* Instructions for the task
Copy each line of the records below that has "soap" in it.

* Records supplied
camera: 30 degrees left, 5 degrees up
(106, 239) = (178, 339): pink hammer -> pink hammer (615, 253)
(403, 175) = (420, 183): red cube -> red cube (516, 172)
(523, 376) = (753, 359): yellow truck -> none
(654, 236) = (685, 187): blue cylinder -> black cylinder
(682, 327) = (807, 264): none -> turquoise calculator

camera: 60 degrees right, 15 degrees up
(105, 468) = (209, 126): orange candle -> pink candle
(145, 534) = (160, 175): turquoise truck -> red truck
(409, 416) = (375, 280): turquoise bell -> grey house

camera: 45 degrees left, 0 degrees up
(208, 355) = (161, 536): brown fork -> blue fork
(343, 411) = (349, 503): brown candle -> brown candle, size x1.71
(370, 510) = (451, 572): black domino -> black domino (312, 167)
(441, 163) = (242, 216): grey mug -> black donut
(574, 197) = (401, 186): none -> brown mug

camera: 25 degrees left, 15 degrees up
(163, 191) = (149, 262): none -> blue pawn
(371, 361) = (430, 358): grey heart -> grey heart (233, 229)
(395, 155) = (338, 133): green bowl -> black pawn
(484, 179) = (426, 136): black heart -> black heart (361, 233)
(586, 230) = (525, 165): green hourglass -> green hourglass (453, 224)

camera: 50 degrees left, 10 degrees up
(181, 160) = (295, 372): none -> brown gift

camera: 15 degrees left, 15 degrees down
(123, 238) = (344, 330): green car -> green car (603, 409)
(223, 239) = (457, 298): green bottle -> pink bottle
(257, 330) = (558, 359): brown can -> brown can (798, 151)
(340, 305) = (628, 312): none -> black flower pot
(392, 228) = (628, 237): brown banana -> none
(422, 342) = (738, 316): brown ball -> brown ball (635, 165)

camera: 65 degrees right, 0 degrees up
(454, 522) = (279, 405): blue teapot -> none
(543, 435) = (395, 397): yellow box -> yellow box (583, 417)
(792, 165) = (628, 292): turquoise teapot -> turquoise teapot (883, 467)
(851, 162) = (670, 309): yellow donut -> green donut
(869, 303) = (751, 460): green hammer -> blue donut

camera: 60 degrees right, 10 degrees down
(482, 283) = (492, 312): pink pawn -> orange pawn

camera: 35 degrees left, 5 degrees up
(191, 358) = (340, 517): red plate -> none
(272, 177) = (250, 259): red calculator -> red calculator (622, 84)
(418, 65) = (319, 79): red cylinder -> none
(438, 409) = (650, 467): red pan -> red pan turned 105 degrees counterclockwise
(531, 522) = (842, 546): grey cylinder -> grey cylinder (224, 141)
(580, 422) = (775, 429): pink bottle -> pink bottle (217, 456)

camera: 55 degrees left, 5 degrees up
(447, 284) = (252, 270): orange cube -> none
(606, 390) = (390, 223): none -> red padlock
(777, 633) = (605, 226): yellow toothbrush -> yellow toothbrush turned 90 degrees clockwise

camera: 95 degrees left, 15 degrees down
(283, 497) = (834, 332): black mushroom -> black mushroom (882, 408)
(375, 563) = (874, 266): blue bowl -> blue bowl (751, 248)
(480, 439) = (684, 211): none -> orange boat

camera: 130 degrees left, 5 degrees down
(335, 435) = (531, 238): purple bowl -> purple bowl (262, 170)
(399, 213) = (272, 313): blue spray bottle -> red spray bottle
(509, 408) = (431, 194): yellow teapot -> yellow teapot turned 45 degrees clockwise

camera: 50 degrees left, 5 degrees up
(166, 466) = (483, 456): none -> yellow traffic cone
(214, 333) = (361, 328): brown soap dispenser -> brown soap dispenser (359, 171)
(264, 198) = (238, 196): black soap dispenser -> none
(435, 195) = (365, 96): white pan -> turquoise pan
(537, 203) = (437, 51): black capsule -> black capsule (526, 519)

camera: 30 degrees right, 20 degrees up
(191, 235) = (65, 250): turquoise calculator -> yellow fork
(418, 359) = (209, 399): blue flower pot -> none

* Exercise answer
(214, 333) = (361, 328): brown soap dispenser -> brown soap dispenser (359, 171)
(264, 198) = (238, 196): black soap dispenser -> none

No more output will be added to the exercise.